In the data below, how many lines include the string "VBAT"? Give only the number.

-- Records for processing follows --

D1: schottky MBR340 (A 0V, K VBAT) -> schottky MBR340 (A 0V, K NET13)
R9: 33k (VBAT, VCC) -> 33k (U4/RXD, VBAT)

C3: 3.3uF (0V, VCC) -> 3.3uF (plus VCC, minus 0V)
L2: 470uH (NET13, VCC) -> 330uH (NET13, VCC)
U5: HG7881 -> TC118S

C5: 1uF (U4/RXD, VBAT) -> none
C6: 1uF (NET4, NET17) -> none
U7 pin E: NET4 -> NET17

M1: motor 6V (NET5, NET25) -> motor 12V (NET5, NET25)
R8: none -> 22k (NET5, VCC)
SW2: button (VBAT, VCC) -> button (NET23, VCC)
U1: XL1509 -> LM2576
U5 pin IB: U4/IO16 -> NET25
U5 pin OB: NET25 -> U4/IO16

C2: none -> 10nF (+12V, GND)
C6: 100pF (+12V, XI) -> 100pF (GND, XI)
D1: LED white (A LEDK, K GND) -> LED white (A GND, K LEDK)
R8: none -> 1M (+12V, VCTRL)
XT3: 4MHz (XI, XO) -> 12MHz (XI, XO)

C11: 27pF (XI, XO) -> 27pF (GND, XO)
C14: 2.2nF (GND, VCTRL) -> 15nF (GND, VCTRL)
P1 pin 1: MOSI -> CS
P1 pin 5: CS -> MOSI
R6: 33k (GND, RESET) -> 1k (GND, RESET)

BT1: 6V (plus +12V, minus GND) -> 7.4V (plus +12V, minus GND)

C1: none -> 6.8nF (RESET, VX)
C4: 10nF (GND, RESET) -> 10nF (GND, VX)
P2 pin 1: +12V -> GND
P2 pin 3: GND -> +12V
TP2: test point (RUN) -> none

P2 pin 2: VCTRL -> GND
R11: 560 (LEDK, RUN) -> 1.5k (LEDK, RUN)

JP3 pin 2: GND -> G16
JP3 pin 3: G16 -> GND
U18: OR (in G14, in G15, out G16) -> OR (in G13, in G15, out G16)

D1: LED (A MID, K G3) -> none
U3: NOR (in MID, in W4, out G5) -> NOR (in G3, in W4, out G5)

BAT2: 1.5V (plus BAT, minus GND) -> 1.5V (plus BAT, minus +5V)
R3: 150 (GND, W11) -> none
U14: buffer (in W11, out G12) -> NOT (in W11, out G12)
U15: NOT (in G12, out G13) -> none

-- Records for processing concluded --

Result for this exercise – 4